The problem
Check every line of the data below for the word "bowling". Copy the ones that have it.

Scene image comparisons:
..............................

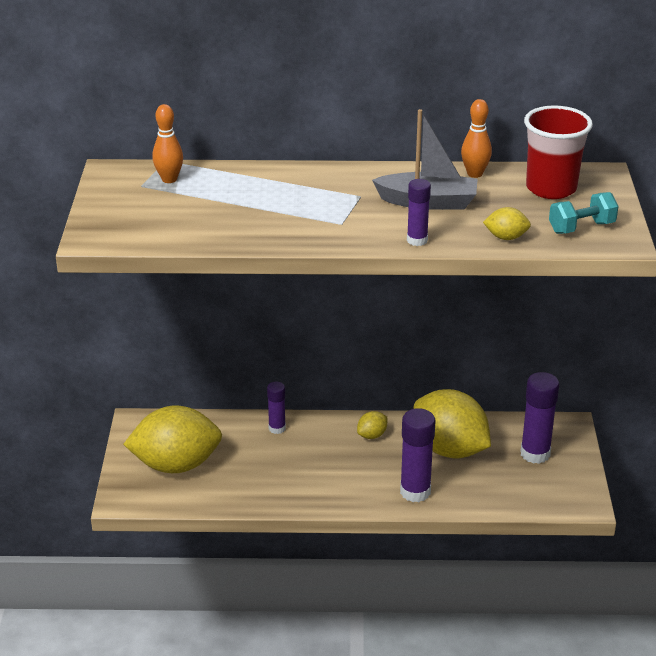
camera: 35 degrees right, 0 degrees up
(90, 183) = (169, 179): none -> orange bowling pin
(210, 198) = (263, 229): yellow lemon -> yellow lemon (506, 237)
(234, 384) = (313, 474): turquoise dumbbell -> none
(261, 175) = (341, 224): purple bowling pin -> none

..............................

Response
(90, 183) = (169, 179): none -> orange bowling pin
(261, 175) = (341, 224): purple bowling pin -> none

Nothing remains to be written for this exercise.